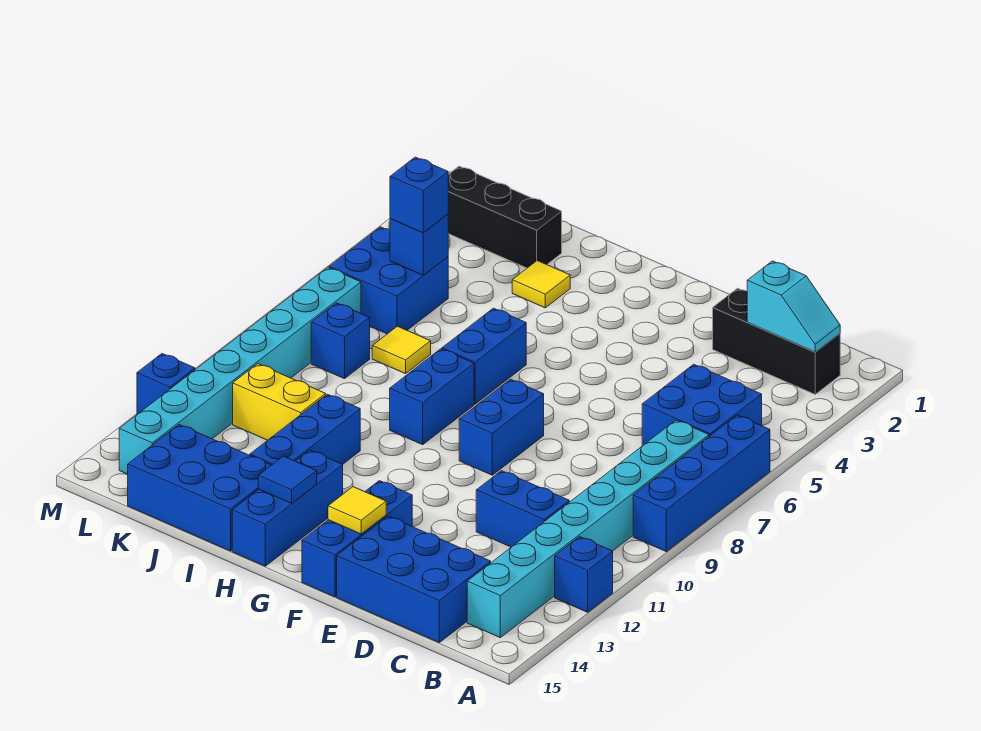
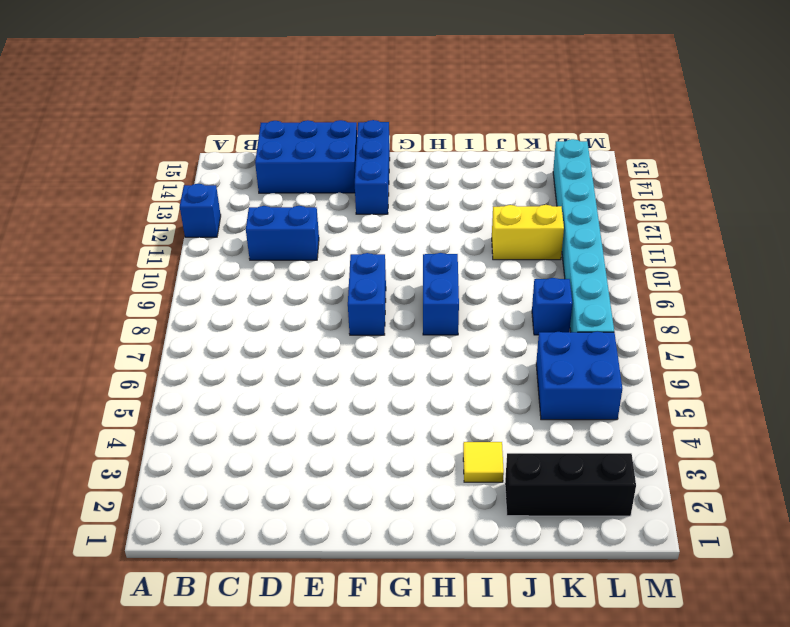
none -> blue brick A6:A9 level 1
none -> black brick B2:D2 level 1
none -> blue brick B5:C6 level 1

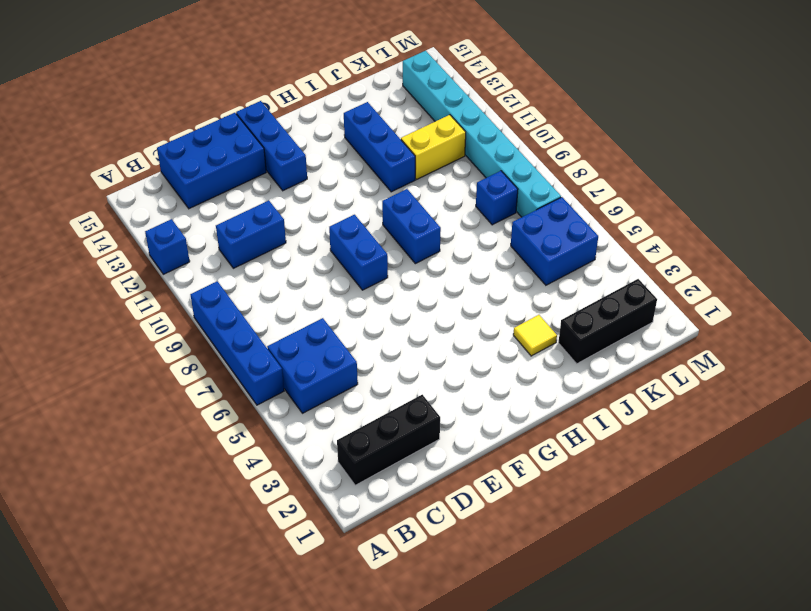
none -> cyan brick B7:B14 level 1
none -> blue brick H6:H7 level 1
none -> blue brick H13:H15 level 1

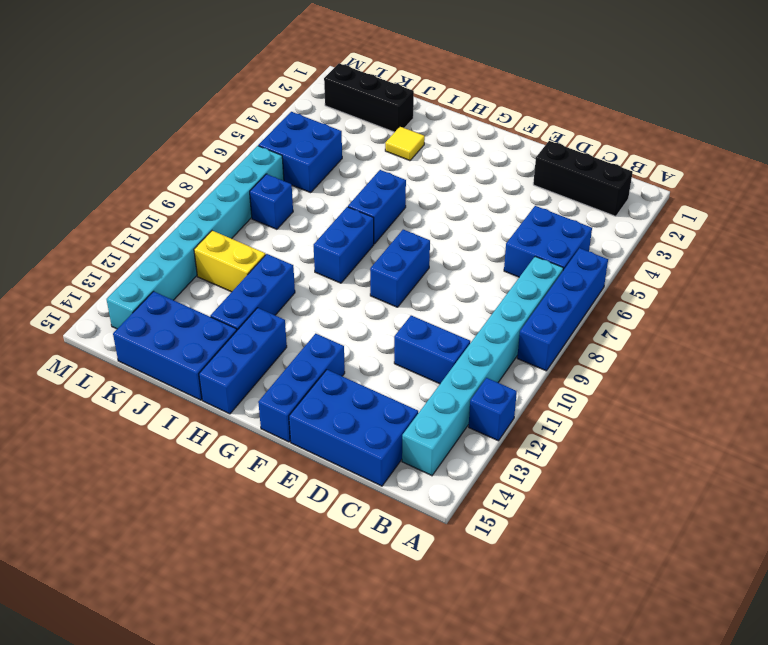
none -> yellow tile J7 level 1
none -> blue brick M12 level 1
none -> cyan slope B2:C2 level 2 top C

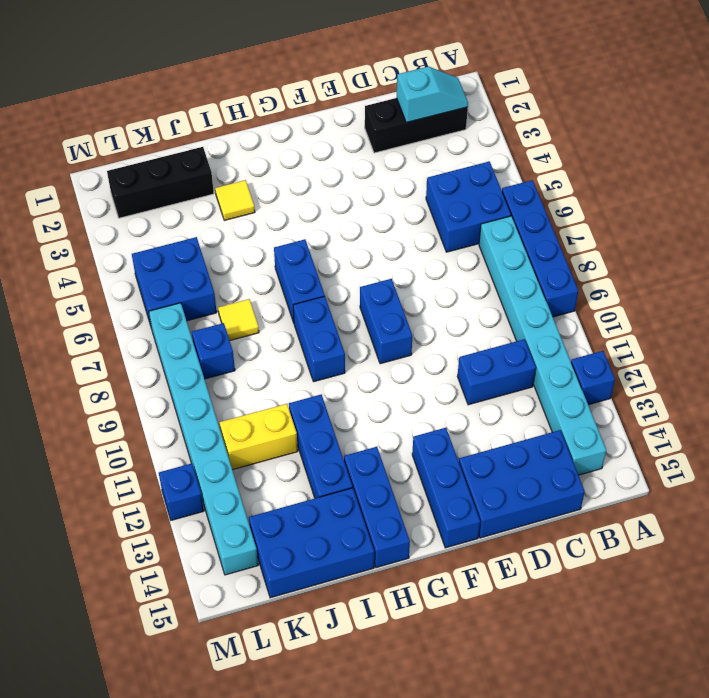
none -> yellow tile F14 level 2
none -> blue tile H14 level 2
none -> blue brick K5 level 2

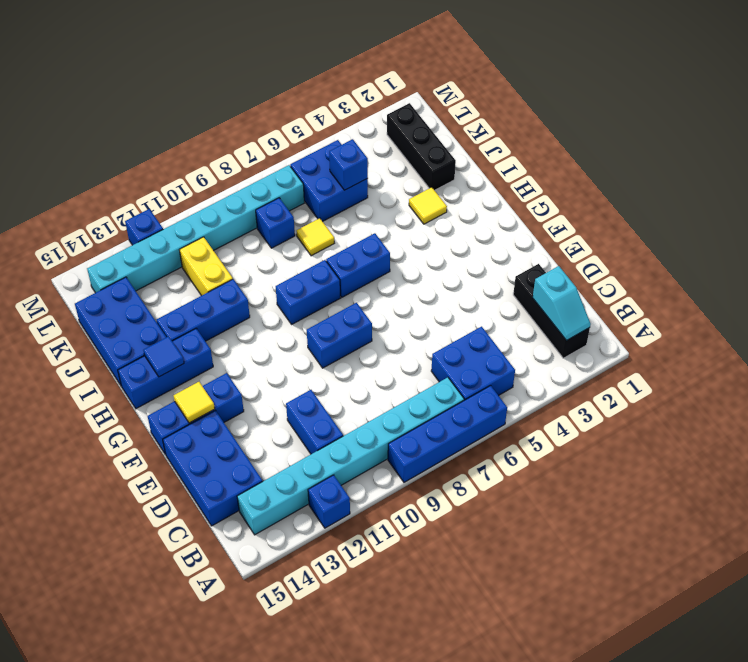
none -> blue brick K5 level 3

------

● **TASK GOAL**:
Your answer must be an exact repeat of all the records, minus the pictures.

● **RESULT OF THE EXERCISE**:
none -> blue brick A6:A9 level 1
none -> black brick B2:D2 level 1
none -> blue brick B5:C6 level 1

none -> cyan brick B7:B14 level 1
none -> blue brick H6:H7 level 1
none -> blue brick H13:H15 level 1

none -> yellow tile J7 level 1
none -> blue brick M12 level 1
none -> cyan slope B2:C2 level 2 top C

none -> yellow tile F14 level 2
none -> blue tile H14 level 2
none -> blue brick K5 level 2

none -> blue brick K5 level 3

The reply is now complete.